*** Opening of Records provided ***
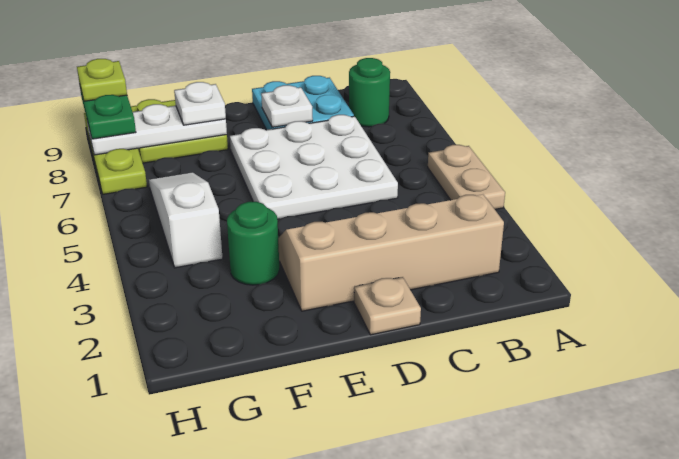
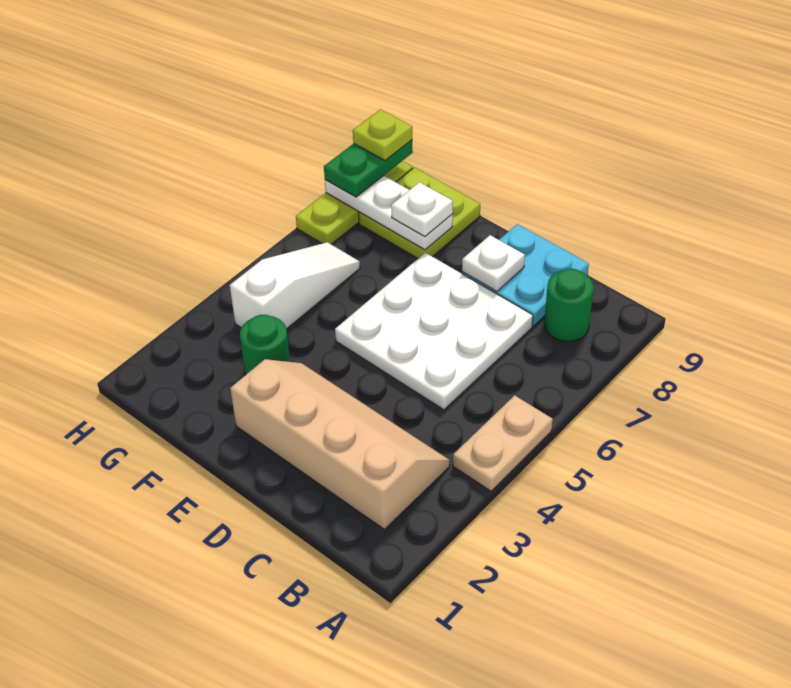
tan plate D1 level 1 -> none

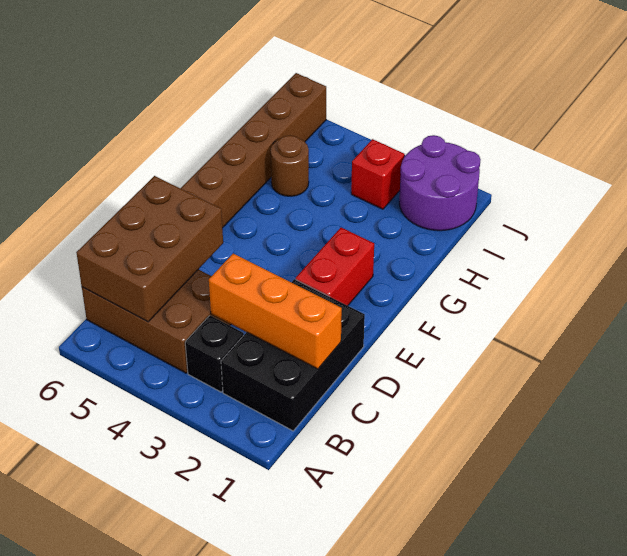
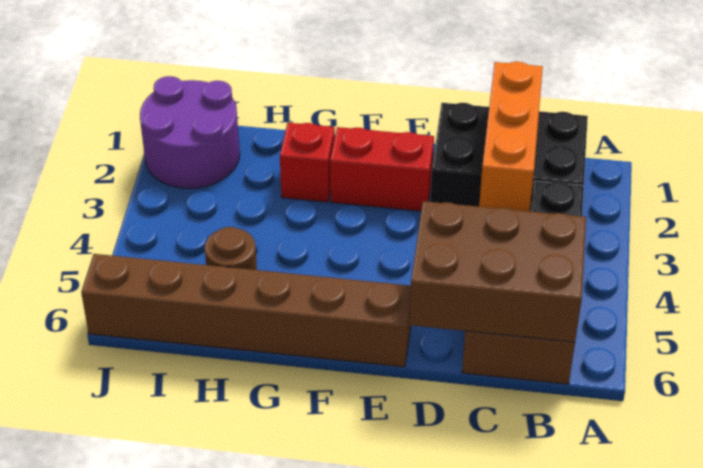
red brick I3 level 1 -> red brick G2 level 1

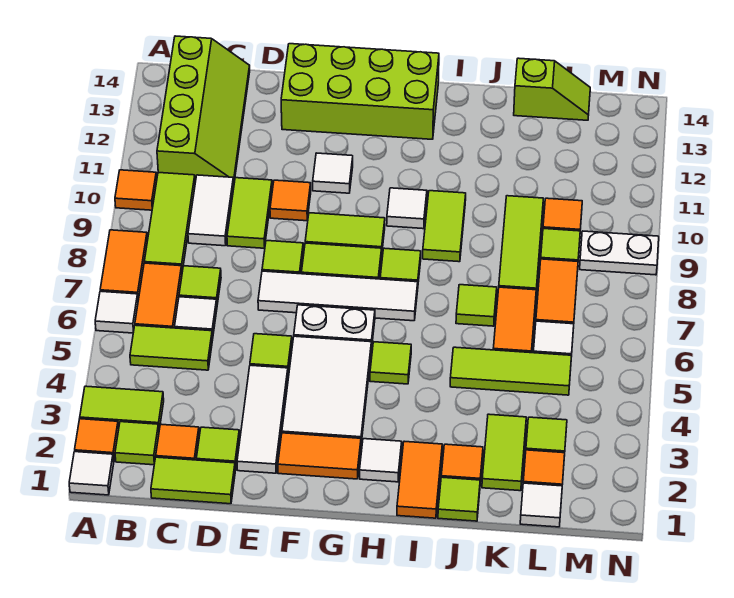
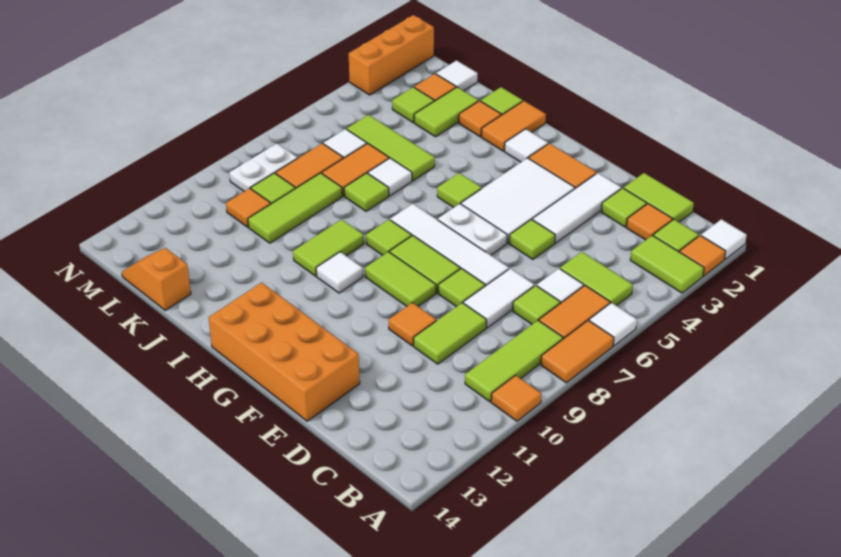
lime slope B11:C14 level 1 top B -> none
white tile C9:C10 level 1 -> white tile D7:D8 level 1
lime brick E13:H14 level 1 -> orange brick E13:H14 level 1
white tile F11 level 1 -> white tile J6 level 1
lime slope K14:L14 level 1 top K -> orange slope K14:L14 level 1 top K
white plate M9:N9 level 1 -> white plate M8:M9 level 1
none -> orange brick N1:N3 level 1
*** Close of Records provided ***
• **Required work**
Without the pictures, retype the whole of the material above exactly.

• **Solved exercise**
tan plate D1 level 1 -> none

red brick I3 level 1 -> red brick G2 level 1

lime slope B11:C14 level 1 top B -> none
white tile C9:C10 level 1 -> white tile D7:D8 level 1
lime brick E13:H14 level 1 -> orange brick E13:H14 level 1
white tile F11 level 1 -> white tile J6 level 1
lime slope K14:L14 level 1 top K -> orange slope K14:L14 level 1 top K
white plate M9:N9 level 1 -> white plate M8:M9 level 1
none -> orange brick N1:N3 level 1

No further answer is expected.